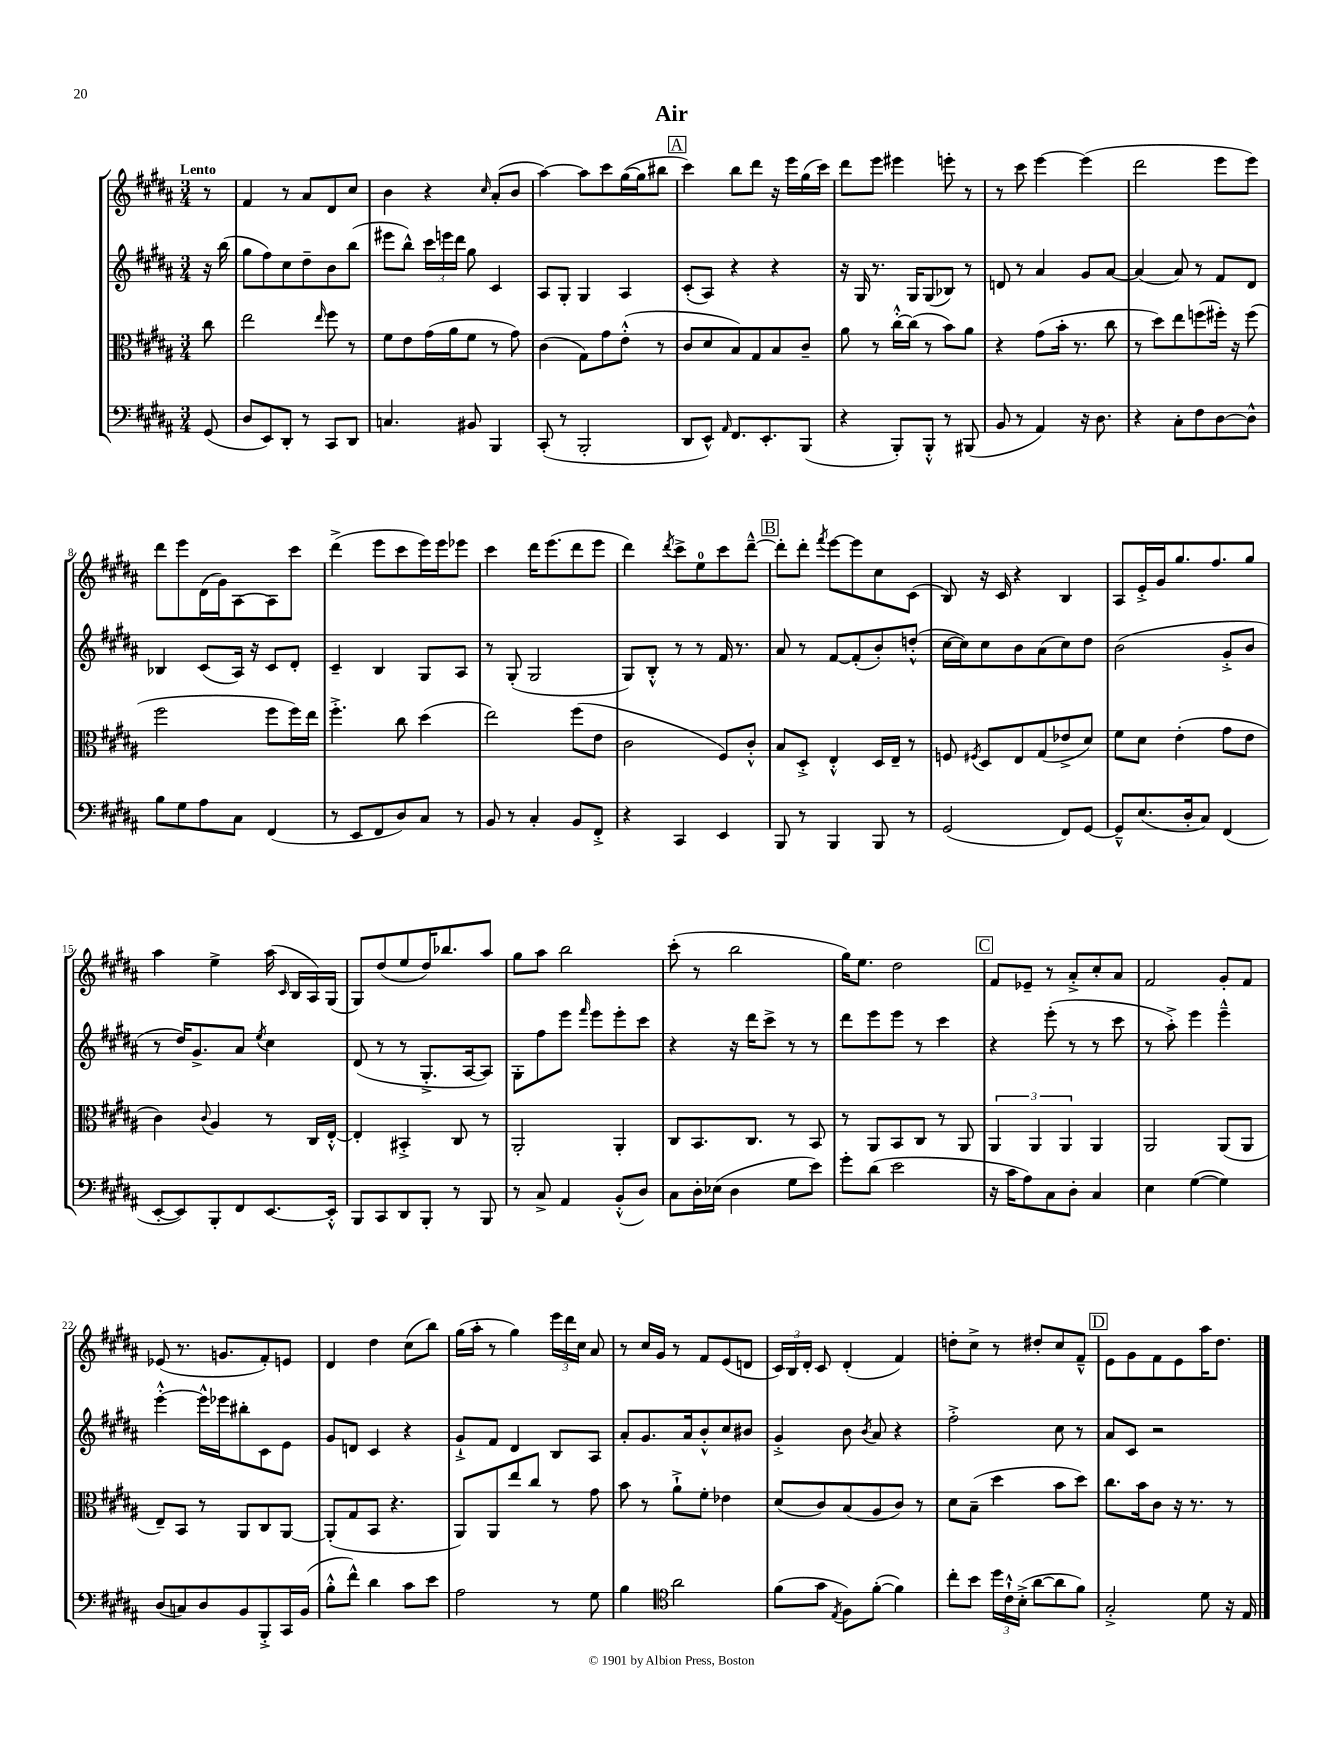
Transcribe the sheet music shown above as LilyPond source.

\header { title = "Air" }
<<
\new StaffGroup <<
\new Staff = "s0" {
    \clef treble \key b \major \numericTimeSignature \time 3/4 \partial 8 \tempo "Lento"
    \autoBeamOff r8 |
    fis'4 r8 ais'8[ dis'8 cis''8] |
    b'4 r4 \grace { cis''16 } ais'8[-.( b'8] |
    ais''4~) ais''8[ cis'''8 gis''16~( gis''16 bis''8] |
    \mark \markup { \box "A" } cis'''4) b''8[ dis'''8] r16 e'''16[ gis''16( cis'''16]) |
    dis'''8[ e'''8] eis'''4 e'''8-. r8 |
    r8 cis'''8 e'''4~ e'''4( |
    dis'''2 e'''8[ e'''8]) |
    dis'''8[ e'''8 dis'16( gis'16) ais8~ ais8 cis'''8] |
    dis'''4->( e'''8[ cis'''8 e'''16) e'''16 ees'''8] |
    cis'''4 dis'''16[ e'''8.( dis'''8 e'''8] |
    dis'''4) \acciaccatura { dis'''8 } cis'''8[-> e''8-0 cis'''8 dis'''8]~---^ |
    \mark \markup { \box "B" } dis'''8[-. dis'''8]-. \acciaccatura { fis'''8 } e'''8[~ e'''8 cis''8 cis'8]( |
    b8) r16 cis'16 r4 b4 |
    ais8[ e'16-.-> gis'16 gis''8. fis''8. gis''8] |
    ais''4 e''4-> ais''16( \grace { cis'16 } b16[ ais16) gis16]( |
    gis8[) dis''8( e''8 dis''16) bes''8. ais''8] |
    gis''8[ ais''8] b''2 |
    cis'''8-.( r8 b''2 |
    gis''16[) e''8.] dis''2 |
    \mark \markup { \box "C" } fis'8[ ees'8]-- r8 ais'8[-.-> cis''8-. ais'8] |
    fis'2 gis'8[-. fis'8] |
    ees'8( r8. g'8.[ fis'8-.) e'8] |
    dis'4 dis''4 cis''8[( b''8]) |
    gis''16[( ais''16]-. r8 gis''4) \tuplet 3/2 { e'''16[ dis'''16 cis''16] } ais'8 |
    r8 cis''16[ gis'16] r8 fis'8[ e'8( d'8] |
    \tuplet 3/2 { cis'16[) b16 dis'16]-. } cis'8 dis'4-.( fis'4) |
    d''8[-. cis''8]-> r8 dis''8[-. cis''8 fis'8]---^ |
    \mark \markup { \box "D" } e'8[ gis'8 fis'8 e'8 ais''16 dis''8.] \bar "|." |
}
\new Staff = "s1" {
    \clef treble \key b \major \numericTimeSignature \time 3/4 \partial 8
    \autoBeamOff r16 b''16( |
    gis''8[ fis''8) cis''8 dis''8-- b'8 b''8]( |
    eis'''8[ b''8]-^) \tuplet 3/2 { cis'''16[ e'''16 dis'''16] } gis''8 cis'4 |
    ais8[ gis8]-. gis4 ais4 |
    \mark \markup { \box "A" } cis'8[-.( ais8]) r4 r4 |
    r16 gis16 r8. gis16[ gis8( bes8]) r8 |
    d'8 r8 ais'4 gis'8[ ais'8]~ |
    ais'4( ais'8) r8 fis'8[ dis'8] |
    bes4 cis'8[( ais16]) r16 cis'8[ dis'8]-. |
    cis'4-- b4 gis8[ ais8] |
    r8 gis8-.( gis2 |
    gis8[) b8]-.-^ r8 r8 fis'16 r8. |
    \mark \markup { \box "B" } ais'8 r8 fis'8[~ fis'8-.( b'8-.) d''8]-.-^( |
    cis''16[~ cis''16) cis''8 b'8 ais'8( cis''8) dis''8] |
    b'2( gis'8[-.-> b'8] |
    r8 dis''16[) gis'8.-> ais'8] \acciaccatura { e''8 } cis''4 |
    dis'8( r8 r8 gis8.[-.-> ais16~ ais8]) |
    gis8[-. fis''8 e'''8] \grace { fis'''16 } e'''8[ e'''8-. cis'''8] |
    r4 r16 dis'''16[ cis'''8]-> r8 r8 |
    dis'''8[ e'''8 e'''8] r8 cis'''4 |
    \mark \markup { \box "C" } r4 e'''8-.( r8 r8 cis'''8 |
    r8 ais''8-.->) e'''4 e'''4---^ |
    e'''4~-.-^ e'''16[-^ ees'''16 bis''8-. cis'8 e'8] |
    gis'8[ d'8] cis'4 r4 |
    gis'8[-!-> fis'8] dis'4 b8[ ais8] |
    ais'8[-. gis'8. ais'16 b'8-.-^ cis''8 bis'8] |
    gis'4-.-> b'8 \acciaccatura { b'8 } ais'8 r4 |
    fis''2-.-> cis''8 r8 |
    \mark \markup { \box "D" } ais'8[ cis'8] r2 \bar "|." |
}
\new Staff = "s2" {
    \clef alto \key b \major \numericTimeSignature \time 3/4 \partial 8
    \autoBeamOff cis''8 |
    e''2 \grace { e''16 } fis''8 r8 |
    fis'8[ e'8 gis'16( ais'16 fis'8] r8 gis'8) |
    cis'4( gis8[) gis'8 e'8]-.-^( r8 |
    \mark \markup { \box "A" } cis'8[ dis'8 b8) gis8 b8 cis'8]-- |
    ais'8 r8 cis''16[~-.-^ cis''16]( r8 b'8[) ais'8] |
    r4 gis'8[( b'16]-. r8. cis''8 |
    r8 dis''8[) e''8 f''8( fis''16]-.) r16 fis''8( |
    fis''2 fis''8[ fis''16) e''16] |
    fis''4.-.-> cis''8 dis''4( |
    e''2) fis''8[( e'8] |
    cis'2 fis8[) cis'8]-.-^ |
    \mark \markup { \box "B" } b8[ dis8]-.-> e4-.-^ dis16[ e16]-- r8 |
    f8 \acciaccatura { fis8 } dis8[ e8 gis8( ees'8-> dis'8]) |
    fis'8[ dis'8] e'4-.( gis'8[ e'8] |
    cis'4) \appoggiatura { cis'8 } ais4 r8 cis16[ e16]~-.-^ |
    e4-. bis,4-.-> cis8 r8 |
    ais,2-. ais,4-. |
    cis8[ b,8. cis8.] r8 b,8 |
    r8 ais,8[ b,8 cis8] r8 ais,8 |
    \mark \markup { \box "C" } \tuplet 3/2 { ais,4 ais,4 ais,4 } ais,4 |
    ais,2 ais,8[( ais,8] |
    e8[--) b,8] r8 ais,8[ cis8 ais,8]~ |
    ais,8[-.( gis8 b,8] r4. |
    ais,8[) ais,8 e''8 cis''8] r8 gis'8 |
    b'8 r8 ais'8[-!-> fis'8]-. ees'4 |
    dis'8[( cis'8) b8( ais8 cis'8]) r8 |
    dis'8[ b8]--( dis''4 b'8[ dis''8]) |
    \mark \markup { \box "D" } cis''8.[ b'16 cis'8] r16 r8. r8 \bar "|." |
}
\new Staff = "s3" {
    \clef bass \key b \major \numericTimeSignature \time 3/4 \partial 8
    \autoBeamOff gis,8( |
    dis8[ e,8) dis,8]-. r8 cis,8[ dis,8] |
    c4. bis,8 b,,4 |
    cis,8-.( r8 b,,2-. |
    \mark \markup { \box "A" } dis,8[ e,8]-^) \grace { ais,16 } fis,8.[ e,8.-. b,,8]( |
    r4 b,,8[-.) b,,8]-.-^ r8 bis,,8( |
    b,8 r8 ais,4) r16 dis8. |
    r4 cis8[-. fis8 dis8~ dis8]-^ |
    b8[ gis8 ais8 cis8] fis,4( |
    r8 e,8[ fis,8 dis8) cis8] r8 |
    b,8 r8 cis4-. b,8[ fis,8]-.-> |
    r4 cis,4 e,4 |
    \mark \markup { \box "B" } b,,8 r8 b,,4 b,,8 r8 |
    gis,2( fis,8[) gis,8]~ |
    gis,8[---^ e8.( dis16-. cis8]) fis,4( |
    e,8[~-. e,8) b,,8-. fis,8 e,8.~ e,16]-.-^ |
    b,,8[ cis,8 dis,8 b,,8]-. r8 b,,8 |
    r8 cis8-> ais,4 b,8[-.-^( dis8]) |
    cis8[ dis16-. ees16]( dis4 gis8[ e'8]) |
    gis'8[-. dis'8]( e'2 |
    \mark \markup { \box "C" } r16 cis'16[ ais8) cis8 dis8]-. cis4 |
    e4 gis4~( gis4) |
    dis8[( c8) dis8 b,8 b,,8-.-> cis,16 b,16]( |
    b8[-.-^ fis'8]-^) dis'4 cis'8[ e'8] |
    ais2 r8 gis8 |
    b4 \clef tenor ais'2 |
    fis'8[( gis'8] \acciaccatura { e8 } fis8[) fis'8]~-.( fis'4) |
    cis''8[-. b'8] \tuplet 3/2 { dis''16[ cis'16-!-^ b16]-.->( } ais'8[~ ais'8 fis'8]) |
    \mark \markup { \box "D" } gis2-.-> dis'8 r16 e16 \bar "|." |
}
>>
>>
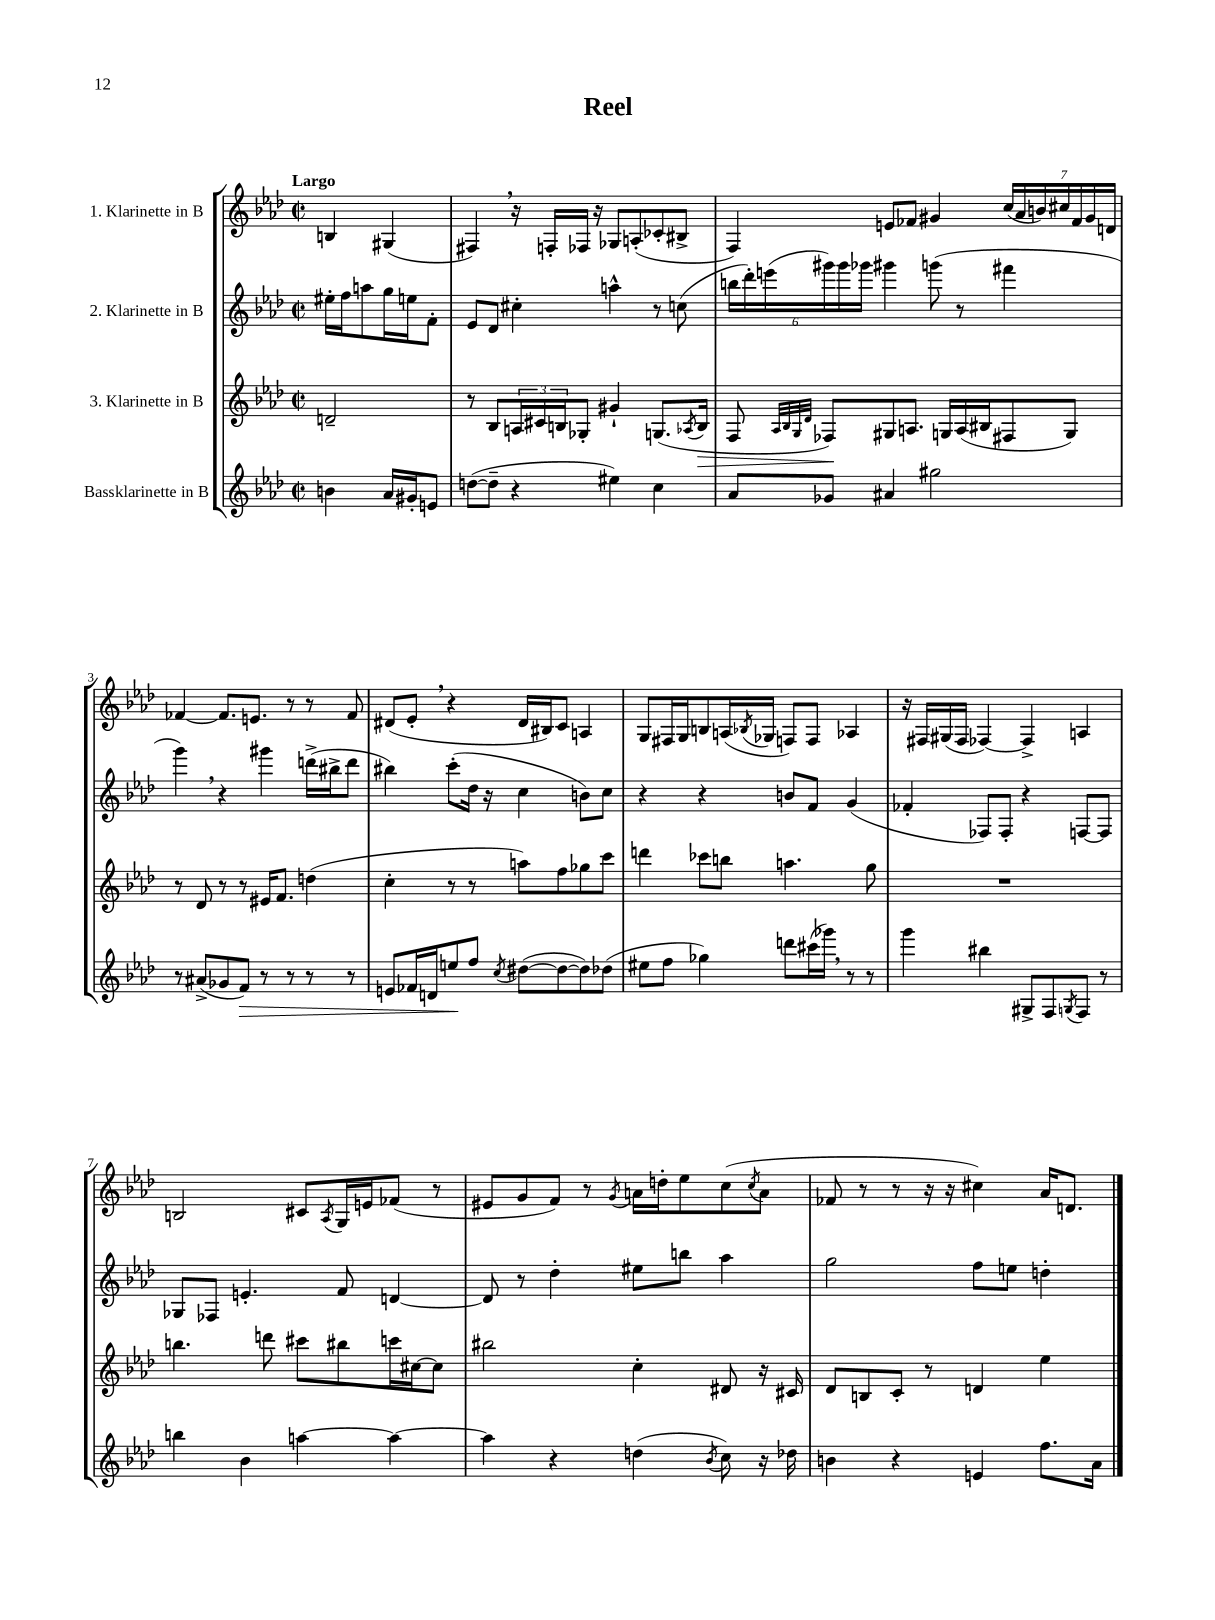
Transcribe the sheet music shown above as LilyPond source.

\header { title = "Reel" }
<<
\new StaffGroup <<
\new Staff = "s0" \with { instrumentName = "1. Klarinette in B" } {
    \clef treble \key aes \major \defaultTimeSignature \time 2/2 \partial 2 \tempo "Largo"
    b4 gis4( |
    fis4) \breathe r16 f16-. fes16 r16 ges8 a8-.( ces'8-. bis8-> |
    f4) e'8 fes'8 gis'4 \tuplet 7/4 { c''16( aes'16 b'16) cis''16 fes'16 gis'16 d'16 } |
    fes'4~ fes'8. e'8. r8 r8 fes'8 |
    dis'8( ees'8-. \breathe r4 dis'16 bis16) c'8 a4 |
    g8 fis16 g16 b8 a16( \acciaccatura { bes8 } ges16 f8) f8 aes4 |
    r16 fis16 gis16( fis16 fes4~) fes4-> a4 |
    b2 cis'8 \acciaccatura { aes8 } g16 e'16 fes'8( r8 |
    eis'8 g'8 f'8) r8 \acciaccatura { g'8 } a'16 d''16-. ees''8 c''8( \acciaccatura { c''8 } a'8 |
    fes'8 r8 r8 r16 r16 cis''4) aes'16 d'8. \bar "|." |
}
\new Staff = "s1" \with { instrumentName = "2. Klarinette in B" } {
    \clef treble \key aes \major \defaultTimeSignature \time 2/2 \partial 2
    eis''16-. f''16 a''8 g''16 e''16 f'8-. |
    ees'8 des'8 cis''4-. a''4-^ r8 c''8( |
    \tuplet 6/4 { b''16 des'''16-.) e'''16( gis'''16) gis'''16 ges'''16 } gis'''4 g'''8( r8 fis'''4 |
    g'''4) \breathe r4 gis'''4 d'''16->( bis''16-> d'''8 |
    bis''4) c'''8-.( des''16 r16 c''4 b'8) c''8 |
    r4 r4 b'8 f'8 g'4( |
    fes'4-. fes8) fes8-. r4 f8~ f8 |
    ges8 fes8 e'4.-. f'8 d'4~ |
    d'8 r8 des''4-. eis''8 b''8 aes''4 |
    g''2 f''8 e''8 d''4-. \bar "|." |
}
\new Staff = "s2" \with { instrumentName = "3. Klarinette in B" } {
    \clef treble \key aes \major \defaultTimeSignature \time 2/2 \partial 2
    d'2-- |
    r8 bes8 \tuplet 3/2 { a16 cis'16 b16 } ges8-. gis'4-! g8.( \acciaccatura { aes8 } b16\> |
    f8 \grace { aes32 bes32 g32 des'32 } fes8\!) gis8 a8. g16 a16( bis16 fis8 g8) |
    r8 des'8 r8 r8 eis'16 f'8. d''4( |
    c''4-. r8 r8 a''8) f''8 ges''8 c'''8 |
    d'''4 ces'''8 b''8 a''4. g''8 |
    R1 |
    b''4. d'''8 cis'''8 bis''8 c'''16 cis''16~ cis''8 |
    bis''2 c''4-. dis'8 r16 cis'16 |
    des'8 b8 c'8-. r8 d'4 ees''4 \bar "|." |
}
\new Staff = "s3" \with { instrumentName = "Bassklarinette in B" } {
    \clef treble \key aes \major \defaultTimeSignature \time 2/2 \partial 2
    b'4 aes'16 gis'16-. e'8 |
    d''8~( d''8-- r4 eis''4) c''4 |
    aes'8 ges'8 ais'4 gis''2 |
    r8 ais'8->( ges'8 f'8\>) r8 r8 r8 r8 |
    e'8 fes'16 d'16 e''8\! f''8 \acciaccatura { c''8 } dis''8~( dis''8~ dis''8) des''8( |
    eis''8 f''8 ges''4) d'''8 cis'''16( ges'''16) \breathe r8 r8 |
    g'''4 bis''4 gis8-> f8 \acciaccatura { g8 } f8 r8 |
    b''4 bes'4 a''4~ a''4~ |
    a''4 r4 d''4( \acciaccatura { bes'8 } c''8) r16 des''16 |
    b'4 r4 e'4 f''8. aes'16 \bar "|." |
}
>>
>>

YOUR OBJECTIVE: How many lines of the records above contain the string "instrumentName"? Reply with the number alone.

TASK RESULT: 4